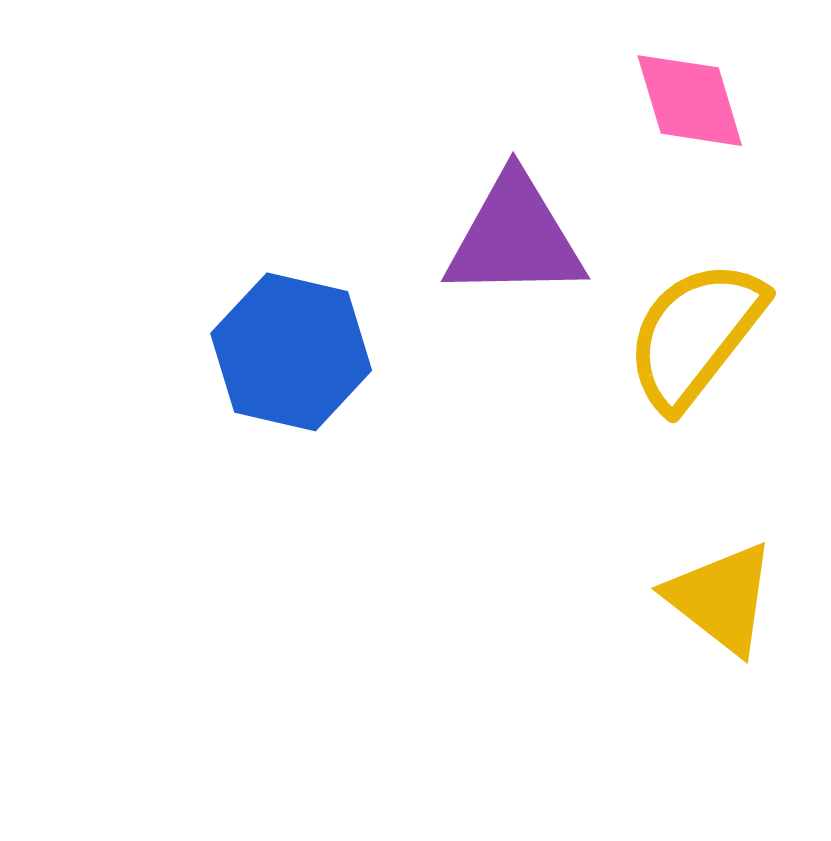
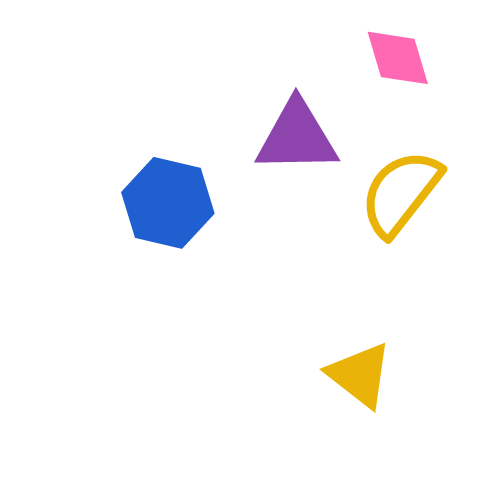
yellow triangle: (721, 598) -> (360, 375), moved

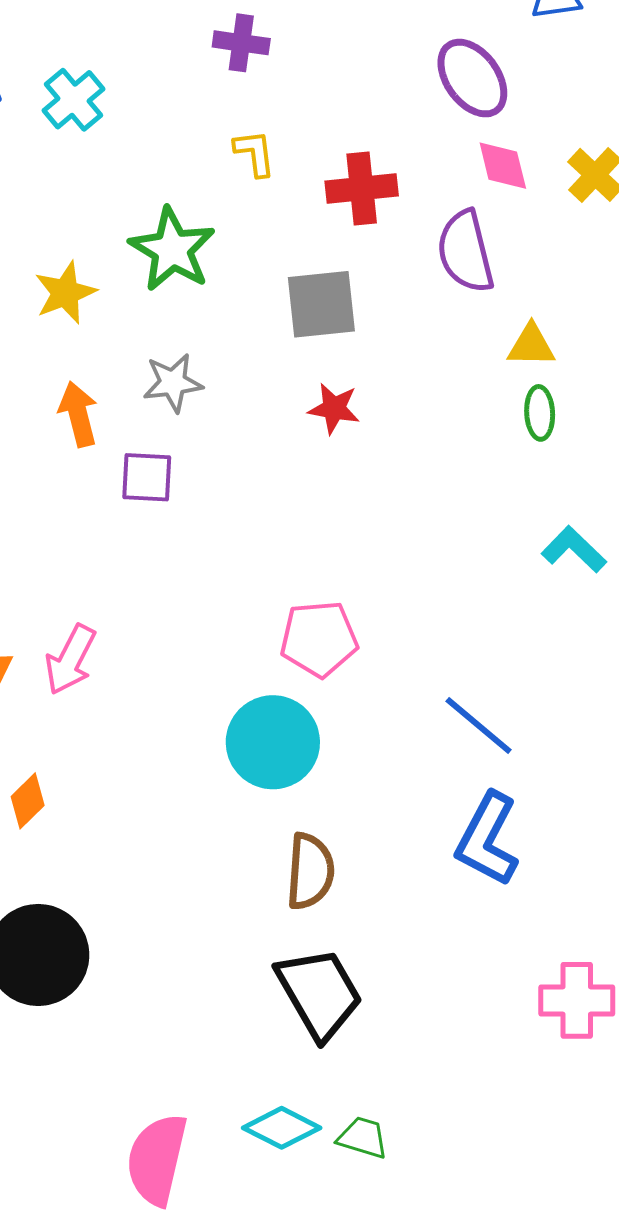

_____

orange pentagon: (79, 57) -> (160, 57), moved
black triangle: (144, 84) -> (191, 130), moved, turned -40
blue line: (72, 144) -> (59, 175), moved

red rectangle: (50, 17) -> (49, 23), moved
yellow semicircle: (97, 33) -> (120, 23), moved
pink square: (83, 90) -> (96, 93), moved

_____

EXERCISE PROMPT → Find the word "triangle" in the records and pull out each line that has it.

REPLY →
yellow triangle: (721, 598) -> (360, 375), moved
black triangle: (144, 84) -> (191, 130), moved, turned -40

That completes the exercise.